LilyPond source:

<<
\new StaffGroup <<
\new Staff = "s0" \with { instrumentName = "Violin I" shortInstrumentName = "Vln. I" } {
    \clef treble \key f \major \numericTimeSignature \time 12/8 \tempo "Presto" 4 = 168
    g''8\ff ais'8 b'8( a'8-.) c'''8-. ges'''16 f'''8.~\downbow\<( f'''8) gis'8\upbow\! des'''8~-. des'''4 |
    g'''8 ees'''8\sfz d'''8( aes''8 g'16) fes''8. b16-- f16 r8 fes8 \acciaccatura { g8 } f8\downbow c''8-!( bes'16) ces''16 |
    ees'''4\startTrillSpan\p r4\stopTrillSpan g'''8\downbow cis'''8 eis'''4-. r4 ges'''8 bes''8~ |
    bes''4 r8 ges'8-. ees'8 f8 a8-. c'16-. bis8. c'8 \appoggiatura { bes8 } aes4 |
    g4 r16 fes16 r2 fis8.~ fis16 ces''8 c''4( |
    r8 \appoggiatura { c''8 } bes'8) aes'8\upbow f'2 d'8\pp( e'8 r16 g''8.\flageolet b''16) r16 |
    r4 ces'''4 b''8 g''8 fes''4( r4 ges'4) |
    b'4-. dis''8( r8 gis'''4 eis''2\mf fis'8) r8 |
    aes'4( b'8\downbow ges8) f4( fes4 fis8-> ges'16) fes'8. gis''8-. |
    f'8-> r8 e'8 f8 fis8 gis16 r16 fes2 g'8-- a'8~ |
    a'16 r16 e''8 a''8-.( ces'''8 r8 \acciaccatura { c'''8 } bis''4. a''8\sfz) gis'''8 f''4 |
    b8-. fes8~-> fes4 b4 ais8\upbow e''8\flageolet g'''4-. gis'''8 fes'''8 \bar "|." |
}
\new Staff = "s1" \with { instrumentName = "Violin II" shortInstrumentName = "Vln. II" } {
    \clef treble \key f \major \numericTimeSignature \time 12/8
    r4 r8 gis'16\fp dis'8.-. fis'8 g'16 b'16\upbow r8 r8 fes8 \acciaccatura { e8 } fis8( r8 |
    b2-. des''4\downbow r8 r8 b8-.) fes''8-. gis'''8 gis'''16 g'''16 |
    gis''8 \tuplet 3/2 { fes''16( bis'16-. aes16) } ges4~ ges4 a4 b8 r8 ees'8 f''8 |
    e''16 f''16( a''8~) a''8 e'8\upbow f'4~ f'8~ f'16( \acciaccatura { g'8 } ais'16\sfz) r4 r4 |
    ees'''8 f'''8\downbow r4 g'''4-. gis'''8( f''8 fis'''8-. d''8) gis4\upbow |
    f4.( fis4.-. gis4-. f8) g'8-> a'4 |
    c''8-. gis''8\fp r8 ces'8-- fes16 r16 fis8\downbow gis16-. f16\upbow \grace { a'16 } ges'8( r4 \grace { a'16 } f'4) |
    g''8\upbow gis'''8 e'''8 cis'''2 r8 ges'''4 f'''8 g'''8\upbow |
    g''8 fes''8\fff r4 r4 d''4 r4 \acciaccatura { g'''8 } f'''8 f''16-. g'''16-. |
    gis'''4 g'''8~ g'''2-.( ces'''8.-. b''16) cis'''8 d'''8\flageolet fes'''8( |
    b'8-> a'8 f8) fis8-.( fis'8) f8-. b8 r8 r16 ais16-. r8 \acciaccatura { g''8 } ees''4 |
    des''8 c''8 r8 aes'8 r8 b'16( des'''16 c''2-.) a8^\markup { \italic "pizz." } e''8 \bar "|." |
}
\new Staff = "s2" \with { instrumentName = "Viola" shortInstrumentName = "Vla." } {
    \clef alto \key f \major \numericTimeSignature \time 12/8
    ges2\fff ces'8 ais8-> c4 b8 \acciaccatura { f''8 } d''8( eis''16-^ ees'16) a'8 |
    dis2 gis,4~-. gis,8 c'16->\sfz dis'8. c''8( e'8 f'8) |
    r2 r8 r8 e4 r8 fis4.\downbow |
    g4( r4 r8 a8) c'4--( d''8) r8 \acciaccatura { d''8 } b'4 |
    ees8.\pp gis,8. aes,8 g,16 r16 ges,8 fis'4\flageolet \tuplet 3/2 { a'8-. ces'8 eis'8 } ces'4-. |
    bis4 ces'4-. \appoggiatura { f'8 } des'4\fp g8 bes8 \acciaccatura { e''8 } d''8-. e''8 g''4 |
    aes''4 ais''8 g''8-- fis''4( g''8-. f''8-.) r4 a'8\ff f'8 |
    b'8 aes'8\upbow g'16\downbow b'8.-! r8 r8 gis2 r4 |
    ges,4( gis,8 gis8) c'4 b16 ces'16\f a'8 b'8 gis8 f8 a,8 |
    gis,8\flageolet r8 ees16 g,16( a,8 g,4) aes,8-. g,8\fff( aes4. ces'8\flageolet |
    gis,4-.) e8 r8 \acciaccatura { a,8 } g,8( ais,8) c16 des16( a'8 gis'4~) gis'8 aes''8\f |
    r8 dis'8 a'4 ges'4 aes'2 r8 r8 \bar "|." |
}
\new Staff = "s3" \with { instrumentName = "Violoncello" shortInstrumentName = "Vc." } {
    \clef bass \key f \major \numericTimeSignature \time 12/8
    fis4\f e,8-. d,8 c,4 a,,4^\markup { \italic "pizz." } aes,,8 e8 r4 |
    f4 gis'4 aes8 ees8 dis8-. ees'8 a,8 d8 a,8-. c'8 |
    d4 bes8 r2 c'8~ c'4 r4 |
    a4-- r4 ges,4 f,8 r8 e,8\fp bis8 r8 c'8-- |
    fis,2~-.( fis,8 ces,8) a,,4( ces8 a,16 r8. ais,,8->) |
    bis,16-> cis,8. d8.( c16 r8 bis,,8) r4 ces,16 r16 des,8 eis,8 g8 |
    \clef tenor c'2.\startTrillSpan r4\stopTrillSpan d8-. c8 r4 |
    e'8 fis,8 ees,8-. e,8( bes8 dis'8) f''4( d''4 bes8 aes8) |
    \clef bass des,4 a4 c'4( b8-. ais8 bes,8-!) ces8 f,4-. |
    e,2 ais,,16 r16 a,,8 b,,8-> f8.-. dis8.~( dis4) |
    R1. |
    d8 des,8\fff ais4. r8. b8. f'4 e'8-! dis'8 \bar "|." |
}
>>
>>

▸ **What needs to be done**: Show every line from the data above that contains the string "appoggiatura".

▸ **Task result**:
    bes''4 r8 ges'8-. ees'8 f8 a8-. c'16-. bis8. c'8 \appoggiatura { bes8 } aes4 |
    r8 \appoggiatura { c''8 } bes'8) aes'8\upbow f'2 d'8\pp( e'8 r16 g''8.\flageolet b''16) r16 |
    bis4 ces'4-. \appoggiatura { f'8 } des'4\fp g8 bes8 \acciaccatura { e''8 } d''8-. e''8 g''4 |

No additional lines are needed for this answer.